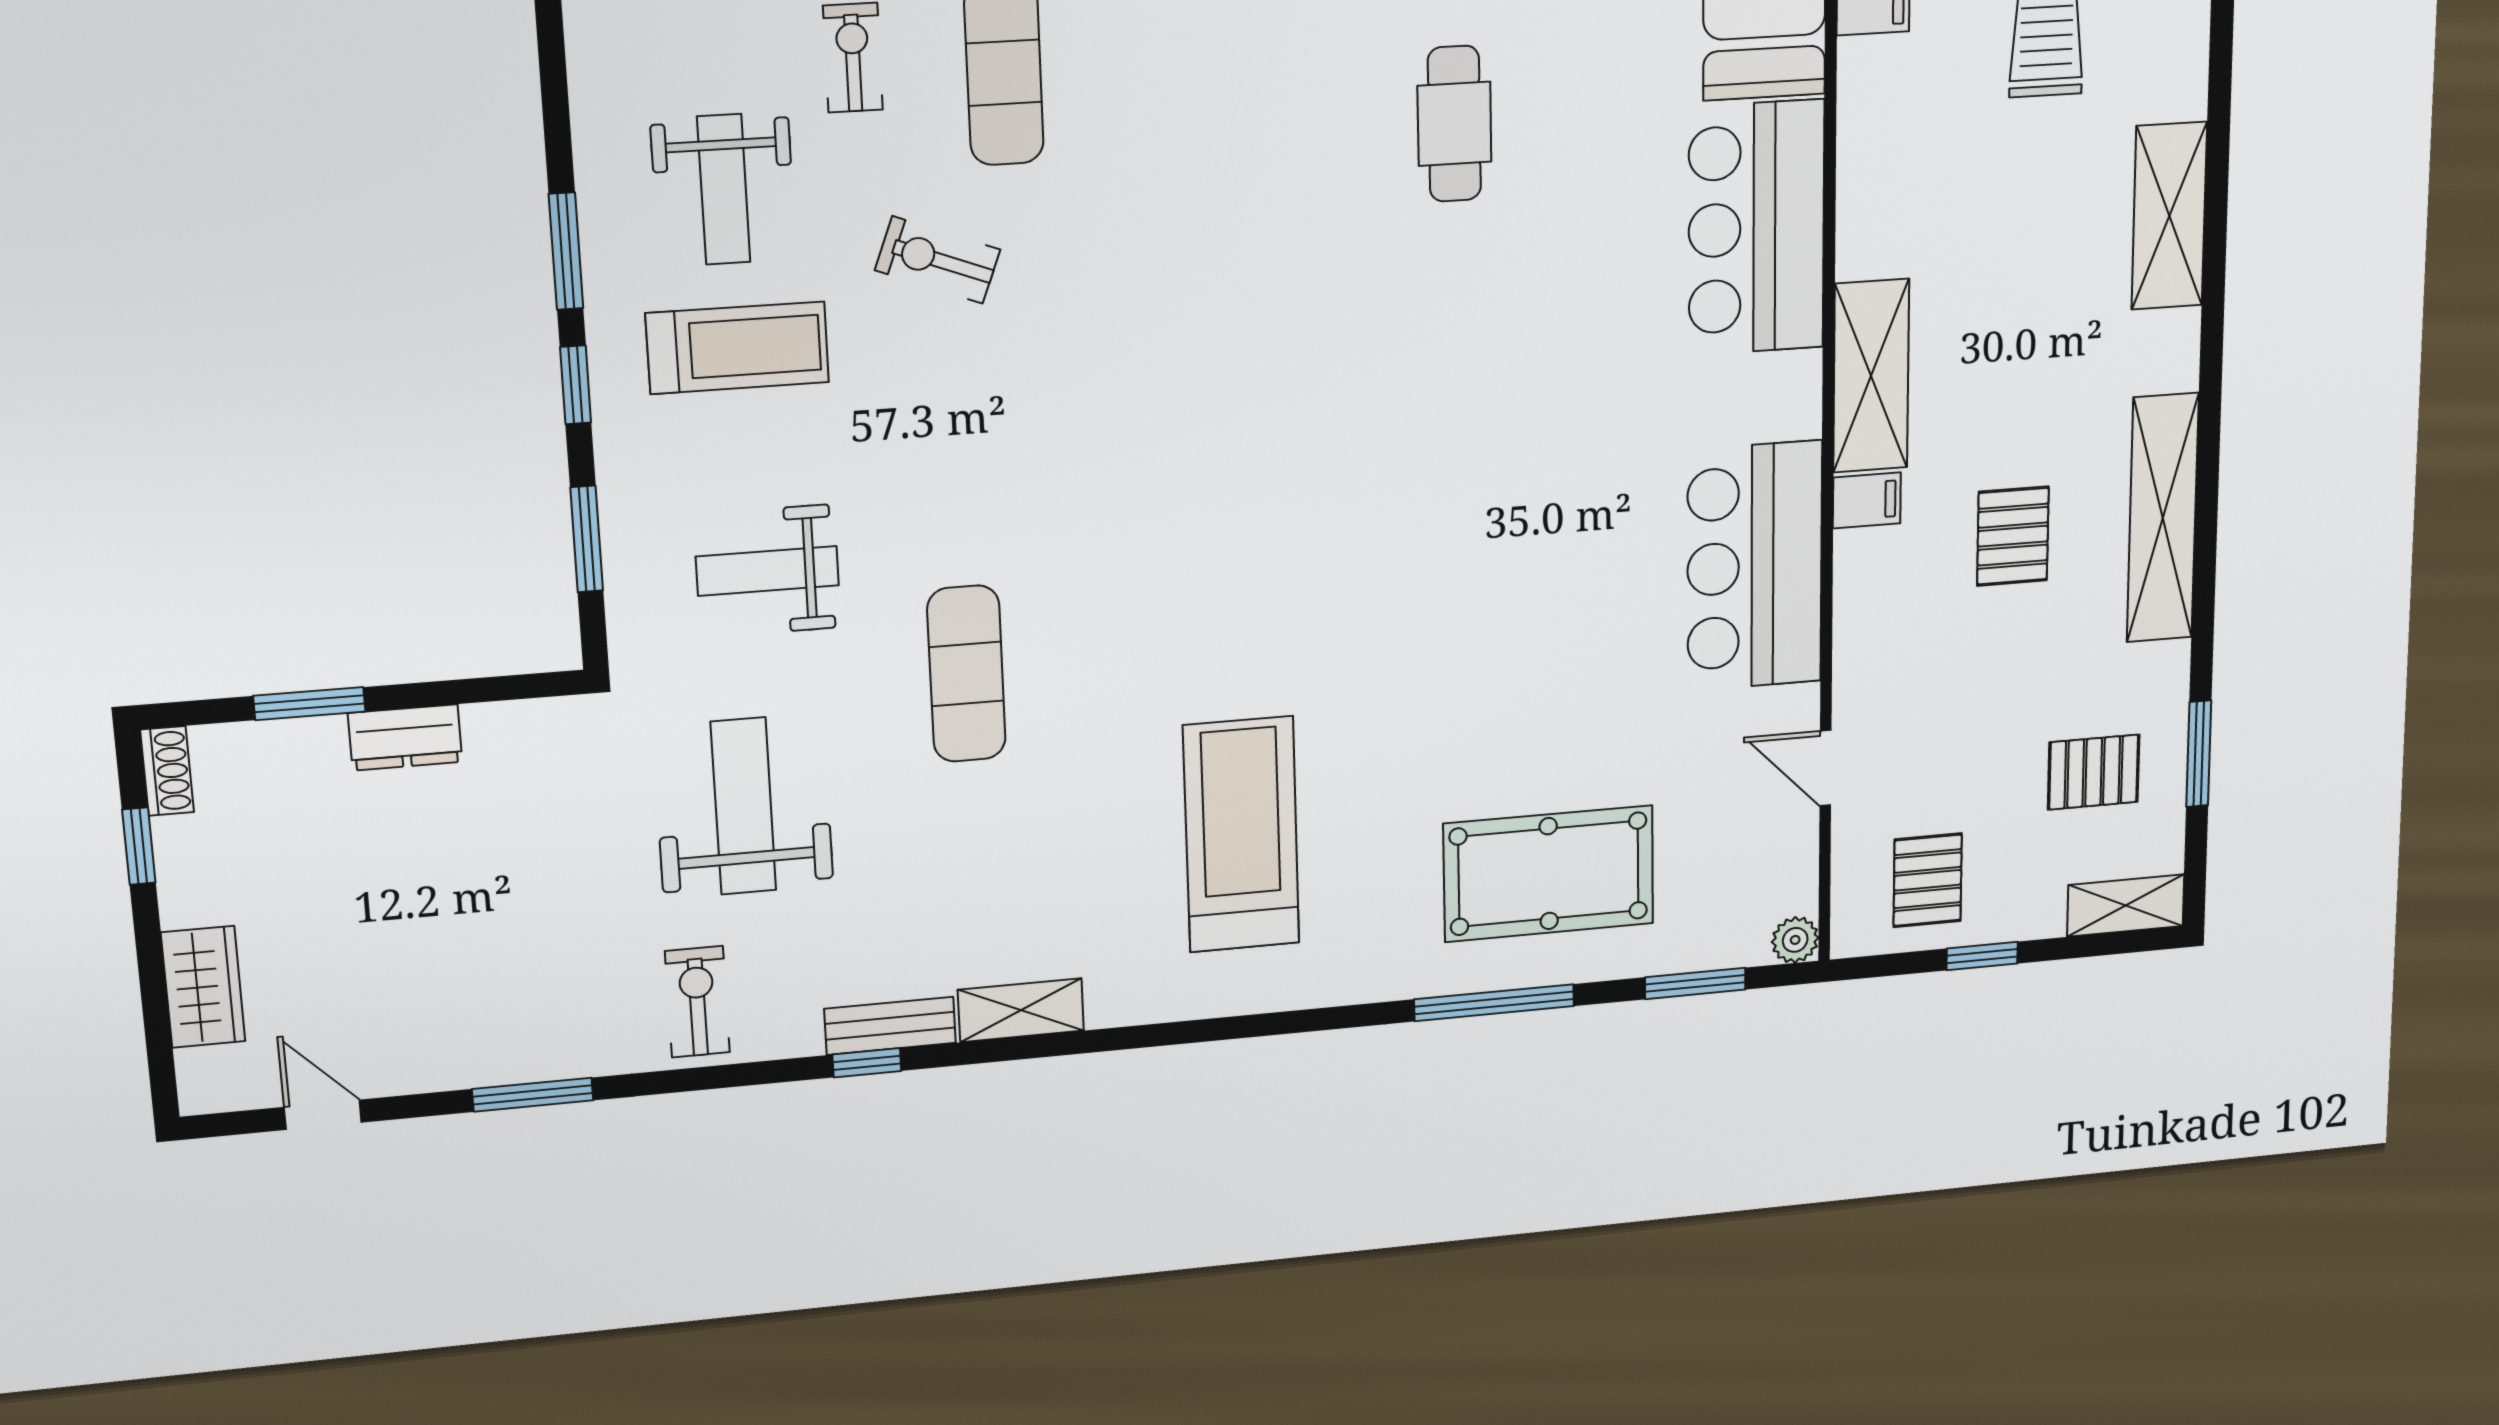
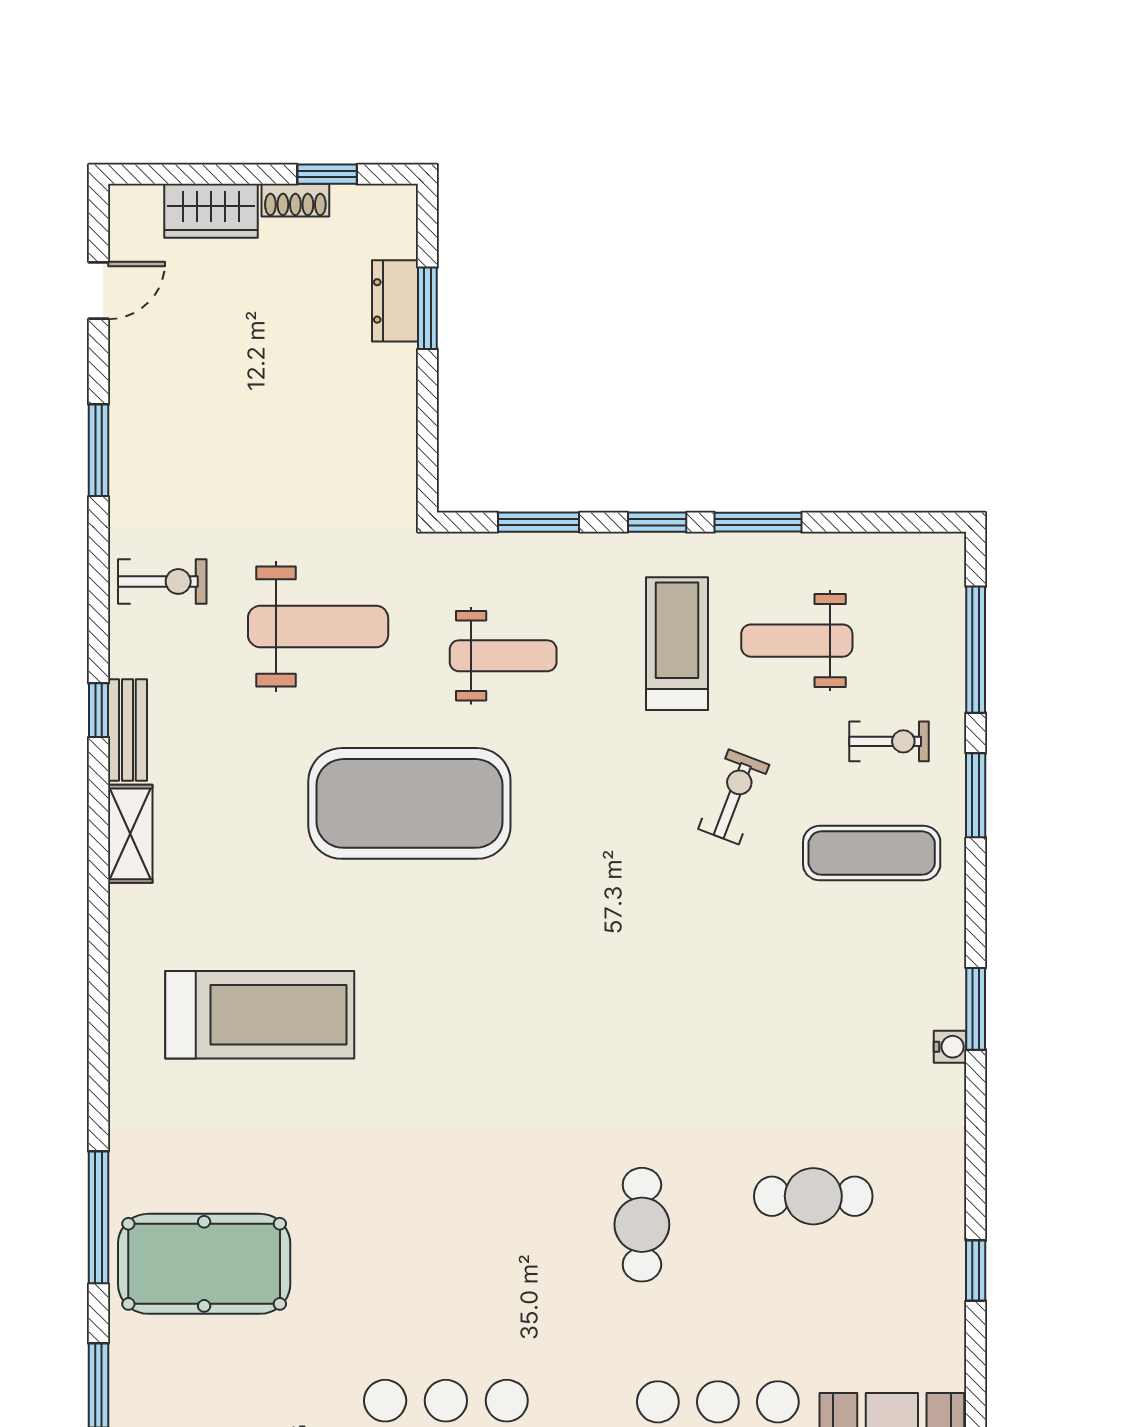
cafe table: (1494, 342) -> (642, 1225), added
treadmill: (737, 348) -> (677, 644), turned 180
weight bench: (767, 571) -> (503, 656), turned 90
exercise mat: (966, 674) -> (409, 803), width x2.00, depth x1.45
dresser: (405, 737) -> (395, 301), moved
shoe rack: (167, 771) -> (295, 200), moved
pool table: (1549, 874) -> (204, 1264), turned 90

::::::::

- _What you will do_
Repeat the listing in full and exactly. Leave any pictures out.

- _Finished task_
cafe table: (1494, 342) -> (642, 1225), added
treadmill: (737, 348) -> (677, 644), turned 180
weight bench: (767, 571) -> (503, 656), turned 90
exercise mat: (966, 674) -> (409, 803), width x2.00, depth x1.45
dresser: (405, 737) -> (395, 301), moved
shoe rack: (167, 771) -> (295, 200), moved
pool table: (1549, 874) -> (204, 1264), turned 90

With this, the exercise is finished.